[WORK INSTRUCTIONS]
Can you copy the records word for word, from the line with "Return every road" up to and including the line with "road 3 (secondary): [(102,132),(226,47)]", leaving the pictures out of your answer?

[DATA PROVIDED]
━━━━━━━━━━━━━━━━

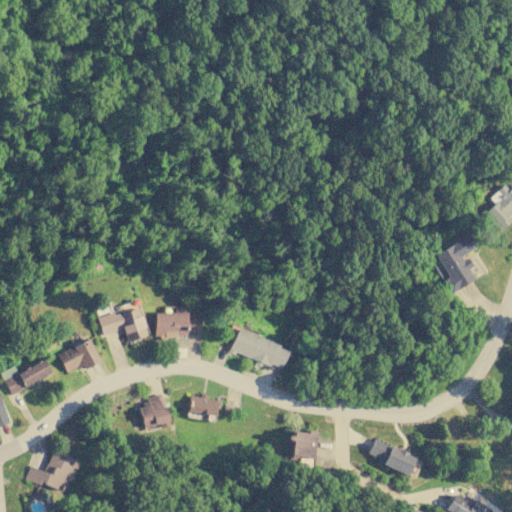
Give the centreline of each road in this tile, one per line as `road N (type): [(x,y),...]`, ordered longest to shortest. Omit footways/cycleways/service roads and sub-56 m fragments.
road 1 (residential): [(0,451),(84,395),(121,379),(188,368),(227,375),(302,407),(409,416),(455,397),(482,370),(511,307)]
road 2 (residential): [(342,412),(340,460),(412,511)]
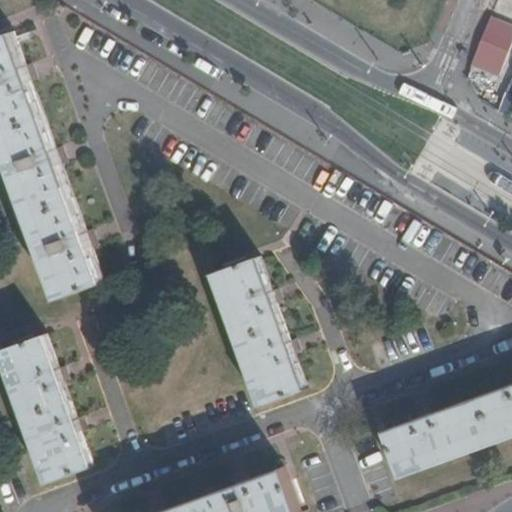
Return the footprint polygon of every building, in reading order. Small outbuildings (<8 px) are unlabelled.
[(511,23),(491,15),(470,70),(496,80),(511,40),(511,23)] [(0,35),(0,136),(27,215),(58,298),(104,282),(64,168),(15,31),(0,35)] [(511,113),(511,96),(507,95),(497,118),(507,124),(511,113)] [(213,275),(228,319),(261,407),(309,390),(288,331),(262,258),(213,275)] [(94,465),(48,334),(0,350),(0,351),(48,482),(94,465)] [(431,413),(384,430),(400,479),(511,438),(511,384),(491,392),(431,413)] [(299,511),(283,466),(150,511),(299,511)]
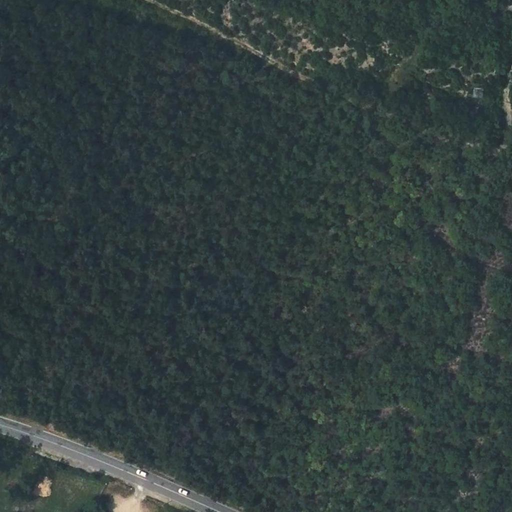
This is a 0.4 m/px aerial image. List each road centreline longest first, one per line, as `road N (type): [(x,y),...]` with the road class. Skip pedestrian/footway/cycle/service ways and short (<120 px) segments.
road 1 (track): [(486,9),(499,78),(492,104),(360,81),(325,83),(144,0)]
road 2 (secondary): [(0,428),(218,511)]
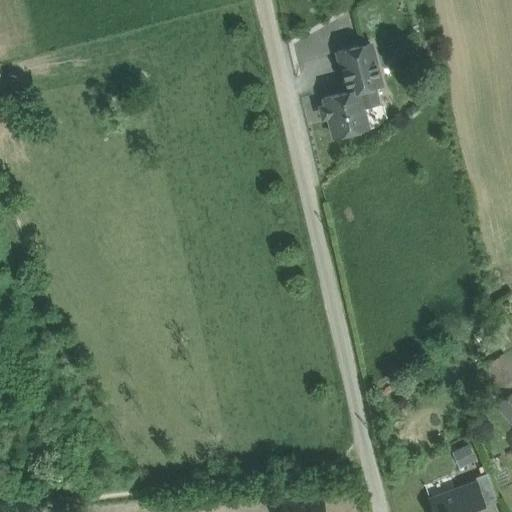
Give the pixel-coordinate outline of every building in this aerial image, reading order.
[(420,33),(400,41),(407,59),(426,51),(420,33)] [(355,48),(365,90),(369,89),(374,109),(401,103),(386,40),(355,48)] [(374,130),(369,111),(364,90),(332,98),(341,137),(374,130)] [(511,349),(483,370),(496,387),(511,374),(511,349)] [(511,390),(497,402),(511,420),(511,390)] [(449,448),(455,463),(472,457),(467,442),(449,448)] [(488,472),(474,477),(476,483),(477,482),(486,505),(498,500),(488,472)] [(476,483),(429,500),(433,511),(488,511),(486,505),(477,482),(476,483)] [(325,511),(324,495),(281,499),(281,511),(325,511)]
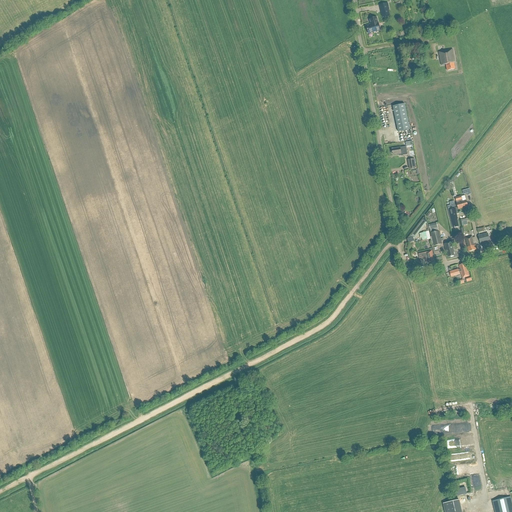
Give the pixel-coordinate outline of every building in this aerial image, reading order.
[(389,10),(388,3),(379,5),(382,18),(390,16),(389,10)] [(369,34),(381,31),(377,18),(371,19),(373,24),(366,26),(369,34)] [(439,52),(440,56),(441,65),(446,65),(447,71),(455,69),(454,63),(455,63),(452,50),(439,52)] [(405,104),(393,107),(398,132),(410,130),(405,104)] [(391,150),(391,151),(391,154),(392,154),(393,154),(393,155),(398,154),(398,155),(399,156),(407,155),(406,147),(392,149),(392,150),(391,150)] [(416,168),(416,165),(415,159),(407,160),(408,166),(409,169),(416,168)] [(462,202),(462,200),(462,197),(456,198),(456,202),(457,204),(459,210),(468,207),(466,201),(462,202)] [(448,210),(453,228),(459,227),(457,219),(458,218),(455,208),(448,210)] [(437,228),(430,230),(434,246),(442,244),(437,228)] [(488,234),(478,236),(480,243),(482,243),(484,251),(492,249),(491,248),(495,247),(494,242),(490,243),(488,234)] [(472,237),(465,239),(469,253),(477,250),(476,246),(475,246),(472,237)] [(453,252),(454,252),(451,243),(444,245),(447,254),(448,257),(454,256),(453,252)] [(419,259),(425,257),(427,264),(434,262),(433,258),(434,257),(432,251),(418,254),(419,259)] [(460,269),(458,270),(459,272),(461,272),(463,278),(469,276),(466,268),(468,268),(466,263),(459,265),(460,269)] [(449,272),(451,277),(460,275),(458,269),(449,272)] [(455,447),(478,444),(477,436),(454,439),(455,447)] [(460,474),(477,472),(476,462),(470,462),(470,460),(467,460),(467,459),(459,460),(460,474)] [(511,511),(511,507),(510,497),(493,501),(495,511),(511,511)] [(444,503),(445,511),(462,511),(459,500),(444,503)]
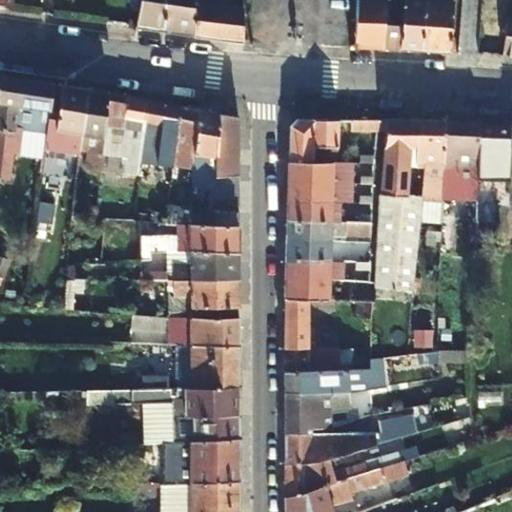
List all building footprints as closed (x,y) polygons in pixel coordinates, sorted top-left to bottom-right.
[(161,28),(160,0),(133,0),(133,24),(133,27),(162,31),(161,28)] [(160,0),(161,28),(162,31),(193,35),(193,32),(190,0),(160,0)] [(239,38),(238,7),(217,3),(217,0),(190,0),(193,32),(193,35),(239,41),(239,38)] [(354,47),(378,49),(378,46),(381,0),(357,0),(354,44),(354,47)] [(378,49),(399,50),(402,1),(387,0),(381,0),(378,46),(378,49)] [(401,0),(402,1),(399,50),(419,51),(424,0),(401,0)] [(424,0),(419,51),(447,54),(450,0),(424,0)] [(511,21),(503,20),(499,55),(511,56),(511,21)] [(0,152),(8,153),(13,117),(33,121),(35,111),(48,113),(51,88),(52,86),(0,77),(0,152)] [(79,135),(84,91),(68,88),(52,86),(51,88),(48,113),(39,171),(74,177),(77,150),(63,148),(66,133),(79,135)] [(103,117),(106,95),(84,91),(79,135),(77,150),(85,151),(83,177),(94,178),(98,151),(103,117)] [(138,151),(140,140),(146,105),(147,102),(129,99),(106,95),(103,117),(98,151),(125,153),(124,172),(136,174),(137,164),(138,151)] [(179,111),(179,108),(147,102),(146,105),(140,140),(155,143),(153,154),(138,151),(137,164),(168,170),(171,156),(179,111)] [(171,156),(192,159),(197,114),(197,111),(189,110),(179,108),(179,111),(171,156)] [(209,177),(212,177),(213,174),(216,117),(216,114),(197,111),(197,114),(192,159),(190,178),(208,182),(209,177)] [(233,178),(235,178),(235,118),(216,114),(216,117),(213,174),(212,177),(233,178)] [(286,129),(285,162),(288,163),(312,163),(313,148),(334,148),(336,120),(295,119),(286,129)] [(350,131),(373,132),(374,123),(374,120),(350,120),(350,131)] [(376,244),(375,274),(407,275),(419,197),(404,197),(406,167),(417,167),(417,121),(382,120),(382,123),(378,196),(377,223),(376,244)] [(439,195),(441,168),(443,122),(417,121),(417,167),(423,168),(422,195),(439,195)] [(477,158),(477,148),(478,125),(478,122),(443,122),(441,168),(476,169),(477,158)] [(511,126),(478,125),(477,148),(511,150),(511,126)] [(140,140),(138,151),(153,154),(155,143),(140,140)] [(85,151),(77,150),(74,177),(83,177),(85,151)] [(288,163),(285,162),(285,182),(287,182),(329,184),(330,164),(312,163),(288,163)] [(371,185),(371,176),(346,174),(345,184),(368,185),(371,185)] [(233,178),(212,177),(209,177),(208,182),(207,197),(233,198),(236,198),(235,178),(233,178)] [(329,202),(329,184),(287,182),(285,182),(284,201),(287,201),(329,202)] [(368,185),(345,184),(345,193),(370,194),(371,185),(368,185)] [(207,212),(211,213),(233,213),(236,213),(236,198),(233,198),(207,197),(207,212)] [(287,201),(284,201),(284,220),(287,221),(328,222),(329,202),(287,201)] [(474,224),(475,202),(461,201),(460,222),(474,224)] [(345,212),(344,222),(369,223),(369,221),(369,213),(345,212)] [(233,213),(211,213),(210,223),(210,225),(233,226),(236,226),(236,213),(233,213)] [(163,224),(174,224),(185,224),(186,222),(186,216),(164,214),(163,221),(163,224)] [(287,221),(284,220),(283,240),(286,240),(327,241),(328,222),(287,221)] [(369,223),(344,222),(343,233),(368,235),(369,223)] [(146,251),(164,251),(233,252),(236,253),(236,226),(233,226),(210,225),(185,224),(174,224),(174,236),(137,237),(137,260),(146,259),(146,251)] [(283,240),(283,259),(286,259),(327,260),(327,241),(286,240),(283,240)] [(137,282),(169,281),(234,280),(236,280),(236,253),(233,252),(164,251),(163,273),(137,273),(137,282)] [(366,262),(367,253),(344,252),(343,261),(363,262),(366,262)] [(283,259),(282,278),(285,278),(326,279),(327,260),(286,259),(283,259)] [(363,262),(343,261),(343,270),(365,272),(366,262),(363,262)] [(371,300),(372,291),(350,290),(349,292),(336,291),(336,280),(326,279),(285,278),(282,278),(282,300),(306,300),(371,300)] [(234,280),(169,281),(169,297),(187,297),(187,319),(234,319),(236,319),(236,280),(234,280)] [(284,371),(303,371),(304,347),(311,347),(311,328),(306,327),(306,300),(282,300),(282,316),(282,372),(284,371)] [(161,318),(128,316),(127,337),(140,338),(140,332),(160,333),(161,318)] [(234,319),(187,319),(171,319),(171,344),(175,344),(188,345),(234,346),(236,346),(236,319),(234,319)] [(234,346),(188,345),(187,366),(178,366),(177,377),(139,378),(138,389),(234,387),(237,387),(236,346),(234,346)] [(381,387),(382,356),(370,356),(370,359),(369,369),(369,383),(370,389),(381,387)] [(282,372),(282,393),(285,393),(327,393),(342,393),(342,383),(369,383),(369,369),(303,371),(284,371),(282,372)] [(138,389),(126,389),(127,399),(156,399),(157,403),(178,403),(179,417),(234,414),(237,414),(237,399),(237,387),(234,387),(138,389)] [(326,427),(348,421),(347,412),(328,411),(327,393),(285,393),(282,393),(282,432),(285,432),(311,432),(309,427),(326,427)] [(234,414),(179,417),(128,418),(128,427),(168,427),(169,429),(175,430),(176,443),(187,442),(234,438),(237,438),(237,414),(234,414)] [(327,456),(374,443),(371,433),(311,432),(285,432),(282,432),(282,440),(282,462),(285,462),(305,462),(327,456)] [(234,438),(187,442),(187,482),(235,481),(238,481),(237,438),(234,438)] [(282,462),(282,496),(285,496),(332,481),(327,456),(305,462),(285,462),(282,462)] [(353,467),(354,475),(376,468),(379,467),(376,460),(353,467)] [(330,511),(329,506),(350,499),(348,492),(380,482),(376,468),(354,475),(332,481),(285,496),(282,496),(282,511),(330,511)] [(238,505),(238,481),(235,481),(187,482),(157,482),(157,491),(173,492),(174,505),(235,505),(238,505)]
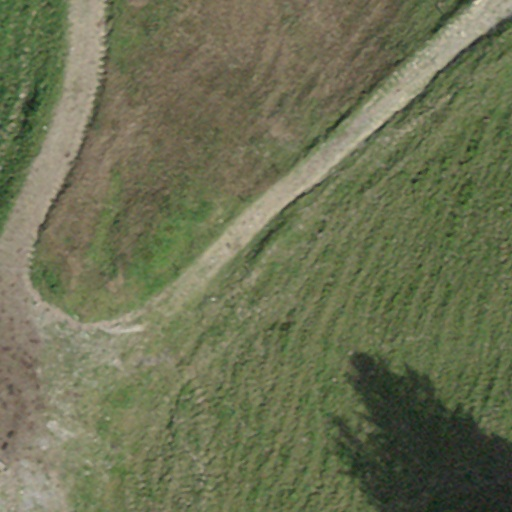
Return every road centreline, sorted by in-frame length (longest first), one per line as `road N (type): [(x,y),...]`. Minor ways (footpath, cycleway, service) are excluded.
road 1 (track): [(0,263),(78,331),(149,346),(511,30)]
road 2 (track): [(52,0),(0,257)]
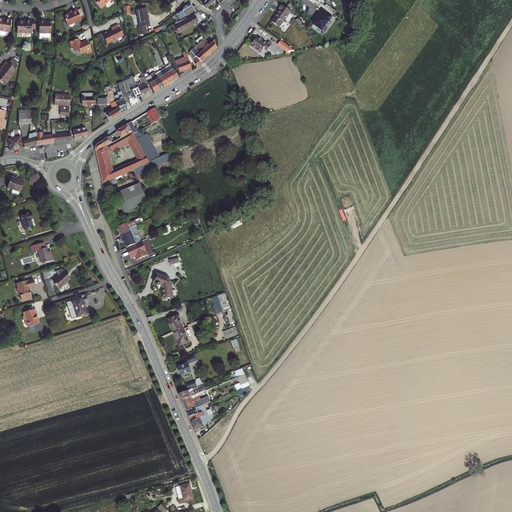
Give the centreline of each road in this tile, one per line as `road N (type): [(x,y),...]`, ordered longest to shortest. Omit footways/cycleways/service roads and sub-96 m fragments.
road 1 (track): [(511,22),(307,326),(215,451),(198,461)]
road 2 (secondary): [(114,279),(217,511)]
road 3 (secondary): [(102,132),(226,47)]
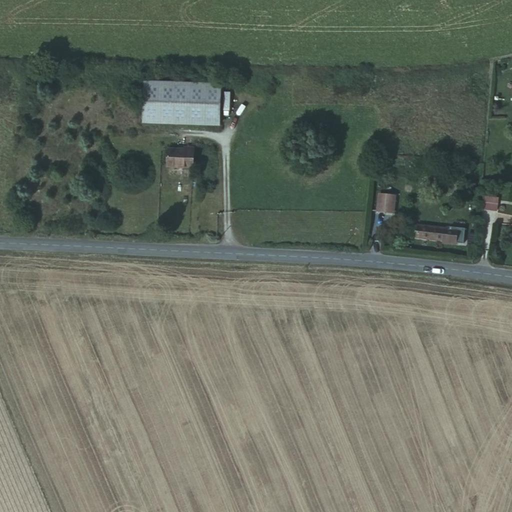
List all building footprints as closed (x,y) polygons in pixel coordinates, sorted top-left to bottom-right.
[(220,81),(142,78),(140,122),(218,125),(220,81)] [(194,147),(166,146),(165,167),(193,168),(194,147)] [(392,175),(377,173),(374,191),(389,193),(392,175)] [(497,211),(499,198),(483,196),(482,209),(497,211)] [(454,210),(413,205),(412,216),(438,220),(438,223),(452,225),(454,210)] [(414,240),(463,244),(464,228),(416,224),(414,240)]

━━━━━━━━━━━━━━━━

[RESPONSE BELOW]
Return every road centreline, sorted by in-frame length (longest first), one per line as `road N (type): [(x,y),...]`. Minor ways (footpath, cycleway, service) are excluded.
road 1 (track): [(0,263),(78,331),(149,346),(511,30)]
road 2 (track): [(52,0),(0,257)]
Give the centreline of each road in this tile, one per line as `road N (type): [(x,y),...]`, ordered longest to shortest. Omit footways/cycleways/service roads and sub-96 m fragments.
road 1 (track): [(511,22),(307,326),(215,451),(198,461)]
road 2 (secondary): [(114,279),(217,511)]
road 3 (secondary): [(102,132),(226,47)]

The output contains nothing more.